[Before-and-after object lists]
- - -

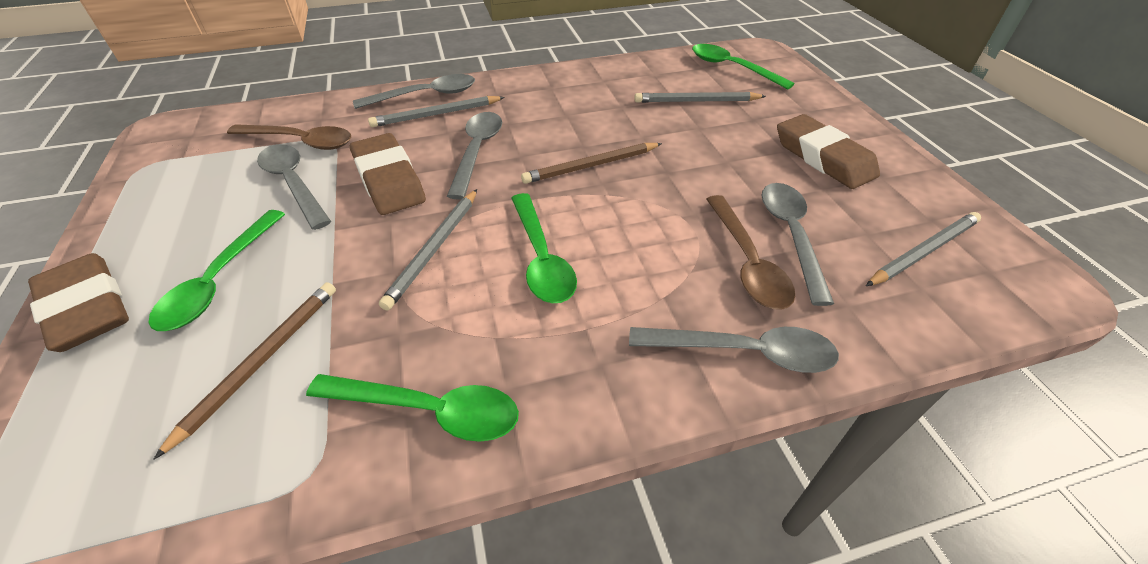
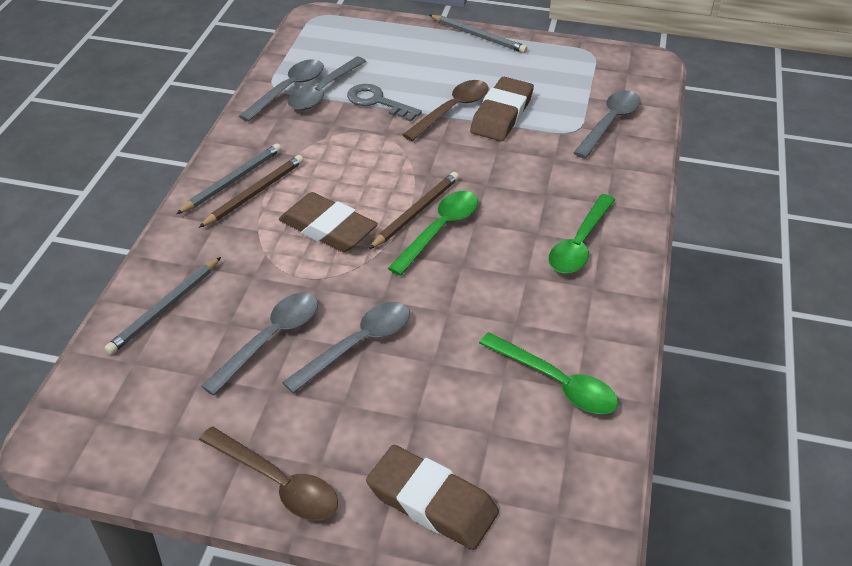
green spoon: 4 -> 3
grey key: 0 -> 1
grey pencil: 4 -> 3

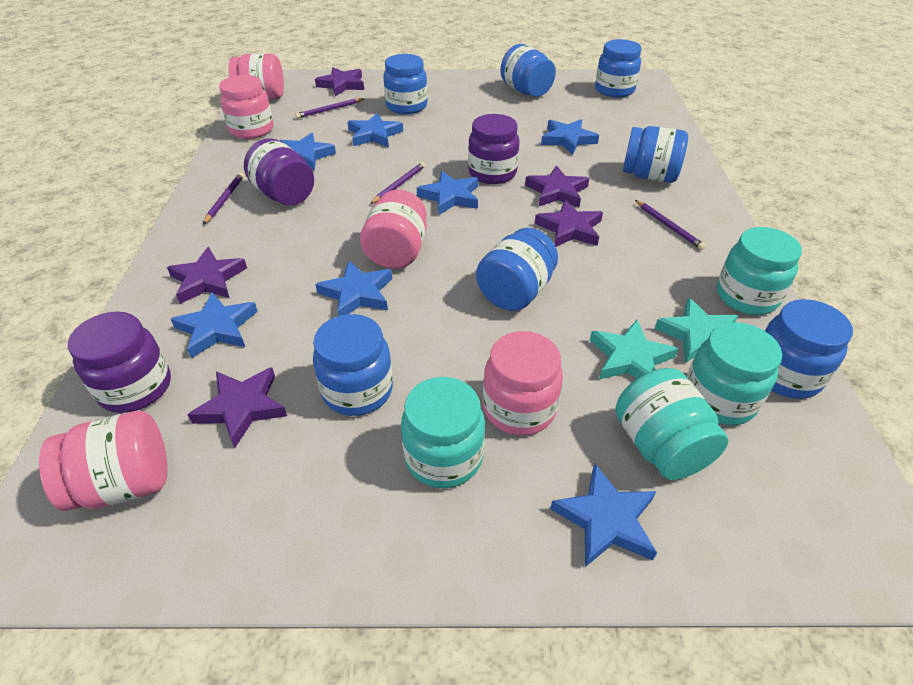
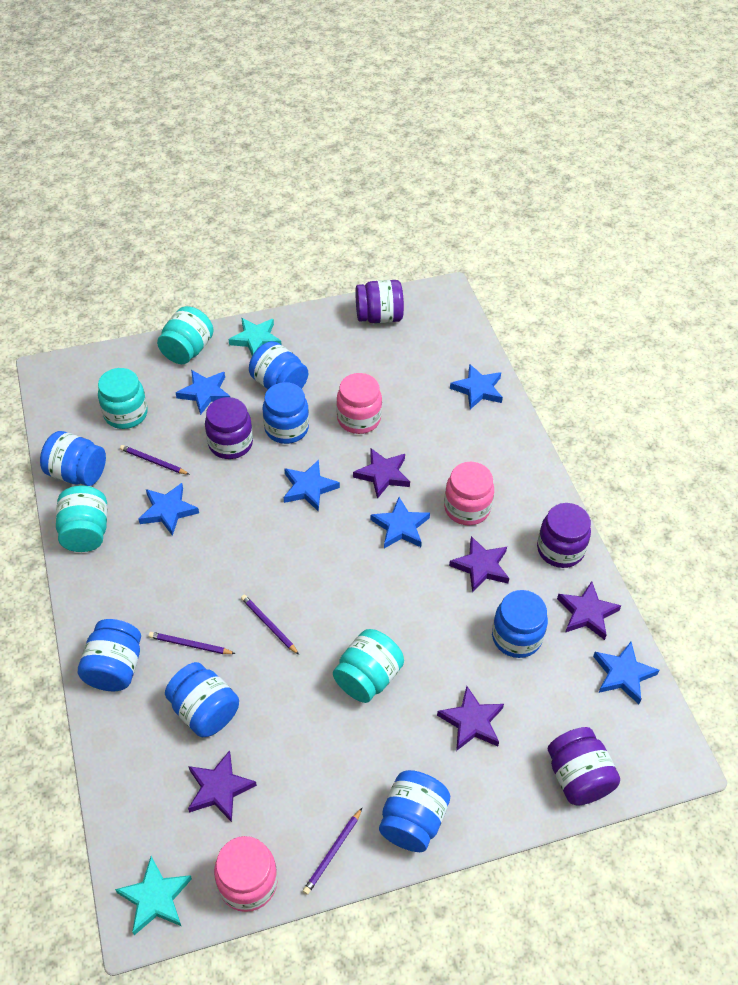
blue star: 7 -> 6
pink jar: 5 -> 3
purple jar: 3 -> 4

- - -

*WHAT IS EXPECTED*. Go through the data and return every word of it verbatim, leaving out the pictures.

*RESULT*.
green spoon: 4 -> 3
grey key: 0 -> 1
grey pencil: 4 -> 3

blue star: 7 -> 6
pink jar: 5 -> 3
purple jar: 3 -> 4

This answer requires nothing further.